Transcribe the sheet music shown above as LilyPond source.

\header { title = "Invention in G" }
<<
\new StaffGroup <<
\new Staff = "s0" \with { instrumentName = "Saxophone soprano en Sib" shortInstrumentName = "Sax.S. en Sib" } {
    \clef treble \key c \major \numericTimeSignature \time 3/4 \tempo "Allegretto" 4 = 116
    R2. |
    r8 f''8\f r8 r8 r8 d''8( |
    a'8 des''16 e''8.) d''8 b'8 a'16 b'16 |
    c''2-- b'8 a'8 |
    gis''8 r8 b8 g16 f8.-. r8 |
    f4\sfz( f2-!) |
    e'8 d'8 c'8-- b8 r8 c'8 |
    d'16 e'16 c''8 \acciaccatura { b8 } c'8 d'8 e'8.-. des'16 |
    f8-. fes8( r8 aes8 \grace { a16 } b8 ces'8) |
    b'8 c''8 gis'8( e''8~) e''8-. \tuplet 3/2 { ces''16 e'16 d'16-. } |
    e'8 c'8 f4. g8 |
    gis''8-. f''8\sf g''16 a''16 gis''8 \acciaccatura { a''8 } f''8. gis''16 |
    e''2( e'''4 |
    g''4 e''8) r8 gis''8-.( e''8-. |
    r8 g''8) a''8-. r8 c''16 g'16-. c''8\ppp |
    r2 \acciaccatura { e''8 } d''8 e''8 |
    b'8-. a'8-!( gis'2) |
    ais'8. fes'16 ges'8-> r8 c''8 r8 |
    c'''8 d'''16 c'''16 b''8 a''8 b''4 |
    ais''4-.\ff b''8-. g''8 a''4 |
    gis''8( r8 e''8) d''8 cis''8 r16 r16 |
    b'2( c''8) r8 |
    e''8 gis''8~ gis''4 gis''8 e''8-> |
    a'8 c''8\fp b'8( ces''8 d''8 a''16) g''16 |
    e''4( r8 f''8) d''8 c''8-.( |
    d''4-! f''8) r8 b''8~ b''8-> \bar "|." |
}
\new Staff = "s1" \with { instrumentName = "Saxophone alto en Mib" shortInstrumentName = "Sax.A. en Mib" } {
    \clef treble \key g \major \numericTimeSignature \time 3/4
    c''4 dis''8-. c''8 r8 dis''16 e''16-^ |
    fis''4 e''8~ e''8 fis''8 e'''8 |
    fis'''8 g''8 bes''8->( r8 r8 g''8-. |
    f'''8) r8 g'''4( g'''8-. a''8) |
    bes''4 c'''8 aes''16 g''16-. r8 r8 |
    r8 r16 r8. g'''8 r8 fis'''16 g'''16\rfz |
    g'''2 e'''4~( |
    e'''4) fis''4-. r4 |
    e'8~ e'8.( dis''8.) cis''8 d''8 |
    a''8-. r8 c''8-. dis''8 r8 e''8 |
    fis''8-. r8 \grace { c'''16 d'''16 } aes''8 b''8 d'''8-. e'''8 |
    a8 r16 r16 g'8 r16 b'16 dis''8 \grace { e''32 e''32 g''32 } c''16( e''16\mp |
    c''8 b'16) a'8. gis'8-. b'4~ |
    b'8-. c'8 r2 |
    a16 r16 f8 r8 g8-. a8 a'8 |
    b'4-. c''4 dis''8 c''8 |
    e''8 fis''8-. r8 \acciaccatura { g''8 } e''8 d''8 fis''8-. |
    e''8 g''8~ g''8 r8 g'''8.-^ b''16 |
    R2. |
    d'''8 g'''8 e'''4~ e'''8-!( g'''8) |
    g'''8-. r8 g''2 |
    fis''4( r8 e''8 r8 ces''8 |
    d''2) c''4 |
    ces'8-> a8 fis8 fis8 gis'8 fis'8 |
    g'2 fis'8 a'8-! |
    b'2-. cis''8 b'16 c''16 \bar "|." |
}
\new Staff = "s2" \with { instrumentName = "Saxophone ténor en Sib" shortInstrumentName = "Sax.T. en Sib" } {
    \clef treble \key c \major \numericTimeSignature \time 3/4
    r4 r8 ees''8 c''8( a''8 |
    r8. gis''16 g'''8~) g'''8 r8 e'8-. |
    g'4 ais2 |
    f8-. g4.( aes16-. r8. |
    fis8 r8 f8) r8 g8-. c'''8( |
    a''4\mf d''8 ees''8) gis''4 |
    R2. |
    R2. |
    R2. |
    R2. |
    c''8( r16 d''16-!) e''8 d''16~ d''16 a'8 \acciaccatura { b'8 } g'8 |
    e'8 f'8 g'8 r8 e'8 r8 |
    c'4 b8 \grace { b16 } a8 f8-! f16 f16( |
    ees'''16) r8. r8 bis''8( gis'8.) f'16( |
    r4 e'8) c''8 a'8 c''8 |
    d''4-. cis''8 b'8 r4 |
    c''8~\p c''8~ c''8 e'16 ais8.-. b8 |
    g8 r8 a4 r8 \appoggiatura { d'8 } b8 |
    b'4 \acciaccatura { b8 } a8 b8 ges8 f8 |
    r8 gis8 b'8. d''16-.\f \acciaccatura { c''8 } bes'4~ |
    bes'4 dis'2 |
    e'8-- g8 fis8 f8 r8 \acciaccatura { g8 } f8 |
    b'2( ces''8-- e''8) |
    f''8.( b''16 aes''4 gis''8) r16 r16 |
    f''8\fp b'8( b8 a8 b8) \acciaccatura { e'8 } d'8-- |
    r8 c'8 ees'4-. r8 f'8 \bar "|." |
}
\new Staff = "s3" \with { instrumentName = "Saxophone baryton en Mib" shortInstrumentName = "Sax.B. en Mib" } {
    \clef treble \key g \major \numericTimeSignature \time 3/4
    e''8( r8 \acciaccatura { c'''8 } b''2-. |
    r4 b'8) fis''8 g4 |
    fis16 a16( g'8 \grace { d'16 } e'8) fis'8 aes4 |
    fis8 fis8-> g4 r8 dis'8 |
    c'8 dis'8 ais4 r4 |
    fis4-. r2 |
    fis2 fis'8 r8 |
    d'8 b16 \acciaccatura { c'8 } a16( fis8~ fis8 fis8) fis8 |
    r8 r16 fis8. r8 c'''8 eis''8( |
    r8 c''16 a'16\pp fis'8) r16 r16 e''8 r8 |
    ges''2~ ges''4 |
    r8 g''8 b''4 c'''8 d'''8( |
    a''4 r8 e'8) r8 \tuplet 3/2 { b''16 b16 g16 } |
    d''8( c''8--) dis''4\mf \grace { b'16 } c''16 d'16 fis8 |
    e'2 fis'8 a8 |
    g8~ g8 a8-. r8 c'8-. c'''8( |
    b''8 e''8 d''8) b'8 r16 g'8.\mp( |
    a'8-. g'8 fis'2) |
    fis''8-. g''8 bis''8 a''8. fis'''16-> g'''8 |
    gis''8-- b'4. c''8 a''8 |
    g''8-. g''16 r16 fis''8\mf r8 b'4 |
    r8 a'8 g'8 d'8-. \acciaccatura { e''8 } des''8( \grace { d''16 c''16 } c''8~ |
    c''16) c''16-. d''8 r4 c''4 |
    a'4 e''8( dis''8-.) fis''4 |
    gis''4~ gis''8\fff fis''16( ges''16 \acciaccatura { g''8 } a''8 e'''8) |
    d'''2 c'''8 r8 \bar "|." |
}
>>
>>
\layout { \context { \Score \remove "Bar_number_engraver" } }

------------------------------------------------------------

▶ _Given exercise_: Gather every line of the listing that contains the string "treble", and note that case counts.

▶ _Solution_:
    \clef treble \key c \major \numericTimeSignature \time 3/4 \tempo "Allegretto" 4 = 116
    \clef treble \key g \major \numericTimeSignature \time 3/4
    \clef treble \key c \major \numericTimeSignature \time 3/4
    \clef treble \key g \major \numericTimeSignature \time 3/4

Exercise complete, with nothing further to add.